◆ **What is required**
Below are several records. Retype exactly those lines running from the one with "C3: none -> 33uF (+24V, GND)" through the one with "R20: 15k (GND, VDD) -> 15k (SDA, VDD)", end lines included, and no others.
━━━━━━━━━━━━━━━━
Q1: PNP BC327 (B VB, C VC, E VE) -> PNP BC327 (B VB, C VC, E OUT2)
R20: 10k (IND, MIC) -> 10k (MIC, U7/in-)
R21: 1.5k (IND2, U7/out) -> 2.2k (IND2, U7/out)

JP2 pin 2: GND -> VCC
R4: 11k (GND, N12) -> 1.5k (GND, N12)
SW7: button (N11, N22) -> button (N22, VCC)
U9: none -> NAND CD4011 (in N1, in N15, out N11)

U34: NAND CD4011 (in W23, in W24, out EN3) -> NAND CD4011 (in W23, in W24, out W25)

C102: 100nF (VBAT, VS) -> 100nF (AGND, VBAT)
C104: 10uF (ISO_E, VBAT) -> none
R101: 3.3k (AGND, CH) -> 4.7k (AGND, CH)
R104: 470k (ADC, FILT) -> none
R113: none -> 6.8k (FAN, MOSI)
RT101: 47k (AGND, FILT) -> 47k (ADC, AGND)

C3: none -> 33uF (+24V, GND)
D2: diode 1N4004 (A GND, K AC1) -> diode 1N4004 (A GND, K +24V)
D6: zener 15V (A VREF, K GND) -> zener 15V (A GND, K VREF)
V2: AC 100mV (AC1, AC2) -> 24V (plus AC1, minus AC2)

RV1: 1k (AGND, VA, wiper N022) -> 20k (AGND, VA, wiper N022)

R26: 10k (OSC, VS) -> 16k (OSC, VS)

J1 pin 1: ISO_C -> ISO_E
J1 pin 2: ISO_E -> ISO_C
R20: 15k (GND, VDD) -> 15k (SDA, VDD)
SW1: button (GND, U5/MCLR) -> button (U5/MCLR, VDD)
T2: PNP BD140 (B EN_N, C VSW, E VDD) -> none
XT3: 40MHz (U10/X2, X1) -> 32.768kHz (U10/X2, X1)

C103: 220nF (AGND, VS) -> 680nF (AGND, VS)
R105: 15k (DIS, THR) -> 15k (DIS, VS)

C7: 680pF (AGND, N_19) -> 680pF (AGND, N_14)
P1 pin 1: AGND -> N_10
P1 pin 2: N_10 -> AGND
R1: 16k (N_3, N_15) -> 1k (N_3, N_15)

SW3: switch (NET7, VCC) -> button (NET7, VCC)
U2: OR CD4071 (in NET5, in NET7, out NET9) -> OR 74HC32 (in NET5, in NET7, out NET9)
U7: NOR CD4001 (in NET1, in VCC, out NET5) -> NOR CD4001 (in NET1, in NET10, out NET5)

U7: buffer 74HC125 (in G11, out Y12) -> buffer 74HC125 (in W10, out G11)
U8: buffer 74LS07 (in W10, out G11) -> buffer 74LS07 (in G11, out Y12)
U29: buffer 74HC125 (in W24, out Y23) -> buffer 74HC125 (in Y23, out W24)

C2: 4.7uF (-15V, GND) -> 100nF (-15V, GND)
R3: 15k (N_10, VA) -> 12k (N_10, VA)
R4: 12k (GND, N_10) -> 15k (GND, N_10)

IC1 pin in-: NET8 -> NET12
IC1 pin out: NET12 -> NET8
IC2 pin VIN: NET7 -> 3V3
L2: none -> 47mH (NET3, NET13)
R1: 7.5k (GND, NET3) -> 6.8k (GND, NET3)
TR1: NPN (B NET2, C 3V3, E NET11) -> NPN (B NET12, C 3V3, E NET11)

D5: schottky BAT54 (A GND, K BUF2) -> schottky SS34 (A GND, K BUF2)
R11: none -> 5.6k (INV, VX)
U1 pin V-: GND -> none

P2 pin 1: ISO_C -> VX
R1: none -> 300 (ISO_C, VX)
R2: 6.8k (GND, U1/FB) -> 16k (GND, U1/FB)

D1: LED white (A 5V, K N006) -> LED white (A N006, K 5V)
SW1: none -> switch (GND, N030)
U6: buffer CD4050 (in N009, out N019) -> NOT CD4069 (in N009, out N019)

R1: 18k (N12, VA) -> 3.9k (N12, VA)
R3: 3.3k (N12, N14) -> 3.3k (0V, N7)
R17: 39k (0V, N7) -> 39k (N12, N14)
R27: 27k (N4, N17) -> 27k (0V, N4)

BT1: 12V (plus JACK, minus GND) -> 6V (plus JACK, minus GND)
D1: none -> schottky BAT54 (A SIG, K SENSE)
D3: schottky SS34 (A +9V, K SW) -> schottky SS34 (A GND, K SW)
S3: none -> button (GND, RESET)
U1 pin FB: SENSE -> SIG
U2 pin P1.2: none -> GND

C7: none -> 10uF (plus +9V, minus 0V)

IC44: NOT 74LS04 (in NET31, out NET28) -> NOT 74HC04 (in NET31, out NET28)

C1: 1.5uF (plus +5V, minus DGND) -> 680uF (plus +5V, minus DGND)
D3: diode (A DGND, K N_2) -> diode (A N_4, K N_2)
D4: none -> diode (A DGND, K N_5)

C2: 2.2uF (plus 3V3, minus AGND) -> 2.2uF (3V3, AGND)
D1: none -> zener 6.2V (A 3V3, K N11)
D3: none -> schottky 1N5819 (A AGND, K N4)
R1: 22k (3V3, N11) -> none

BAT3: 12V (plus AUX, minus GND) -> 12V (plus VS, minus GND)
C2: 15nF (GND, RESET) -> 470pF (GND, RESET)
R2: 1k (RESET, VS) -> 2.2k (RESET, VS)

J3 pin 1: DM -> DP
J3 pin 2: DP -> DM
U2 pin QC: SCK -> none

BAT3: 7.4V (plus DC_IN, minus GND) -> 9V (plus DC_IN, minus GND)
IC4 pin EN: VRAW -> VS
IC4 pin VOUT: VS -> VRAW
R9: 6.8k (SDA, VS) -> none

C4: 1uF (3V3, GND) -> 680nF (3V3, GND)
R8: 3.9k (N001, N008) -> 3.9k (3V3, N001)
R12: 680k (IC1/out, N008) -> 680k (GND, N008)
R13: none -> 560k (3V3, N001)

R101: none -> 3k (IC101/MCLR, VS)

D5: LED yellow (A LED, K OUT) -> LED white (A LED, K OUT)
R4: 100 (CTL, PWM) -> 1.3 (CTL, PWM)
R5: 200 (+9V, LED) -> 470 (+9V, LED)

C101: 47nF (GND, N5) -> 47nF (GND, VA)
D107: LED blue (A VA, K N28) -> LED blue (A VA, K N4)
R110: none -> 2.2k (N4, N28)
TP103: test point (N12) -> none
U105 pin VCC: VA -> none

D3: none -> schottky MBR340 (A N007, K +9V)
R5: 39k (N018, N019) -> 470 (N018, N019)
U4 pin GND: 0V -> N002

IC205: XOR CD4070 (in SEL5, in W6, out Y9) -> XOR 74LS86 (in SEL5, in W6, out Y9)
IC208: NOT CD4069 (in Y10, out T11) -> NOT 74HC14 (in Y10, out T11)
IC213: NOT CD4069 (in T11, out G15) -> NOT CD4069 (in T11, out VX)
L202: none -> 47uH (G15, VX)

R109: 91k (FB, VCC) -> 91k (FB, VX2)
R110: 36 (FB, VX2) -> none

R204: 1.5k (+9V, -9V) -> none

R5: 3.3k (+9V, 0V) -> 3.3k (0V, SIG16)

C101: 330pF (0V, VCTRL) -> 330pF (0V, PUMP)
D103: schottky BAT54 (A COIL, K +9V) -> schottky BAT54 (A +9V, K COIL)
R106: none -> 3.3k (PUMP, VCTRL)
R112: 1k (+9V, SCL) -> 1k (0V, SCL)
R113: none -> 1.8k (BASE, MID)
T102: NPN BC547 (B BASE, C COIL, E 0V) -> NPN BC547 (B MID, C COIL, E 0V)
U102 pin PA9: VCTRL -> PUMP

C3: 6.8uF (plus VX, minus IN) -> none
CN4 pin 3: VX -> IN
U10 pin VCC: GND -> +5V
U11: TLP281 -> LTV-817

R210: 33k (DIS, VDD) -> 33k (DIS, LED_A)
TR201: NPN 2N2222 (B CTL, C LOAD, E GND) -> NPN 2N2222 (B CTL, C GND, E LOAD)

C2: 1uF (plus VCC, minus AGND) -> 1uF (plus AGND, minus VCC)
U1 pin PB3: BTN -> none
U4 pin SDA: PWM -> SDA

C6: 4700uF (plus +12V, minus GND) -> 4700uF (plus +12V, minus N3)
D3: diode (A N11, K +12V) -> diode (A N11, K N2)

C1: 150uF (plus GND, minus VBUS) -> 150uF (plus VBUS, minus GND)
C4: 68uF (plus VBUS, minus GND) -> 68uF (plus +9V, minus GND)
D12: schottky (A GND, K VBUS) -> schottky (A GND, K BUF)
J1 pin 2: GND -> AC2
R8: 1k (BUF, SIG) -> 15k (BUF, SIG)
━━━━━━━━━━━━━━━━
◆ **Output of the exercise**
C3: none -> 33uF (+24V, GND)
D2: diode 1N4004 (A GND, K AC1) -> diode 1N4004 (A GND, K +24V)
D6: zener 15V (A VREF, K GND) -> zener 15V (A GND, K VREF)
V2: AC 100mV (AC1, AC2) -> 24V (plus AC1, minus AC2)

RV1: 1k (AGND, VA, wiper N022) -> 20k (AGND, VA, wiper N022)

R26: 10k (OSC, VS) -> 16k (OSC, VS)

J1 pin 1: ISO_C -> ISO_E
J1 pin 2: ISO_E -> ISO_C
R20: 15k (GND, VDD) -> 15k (SDA, VDD)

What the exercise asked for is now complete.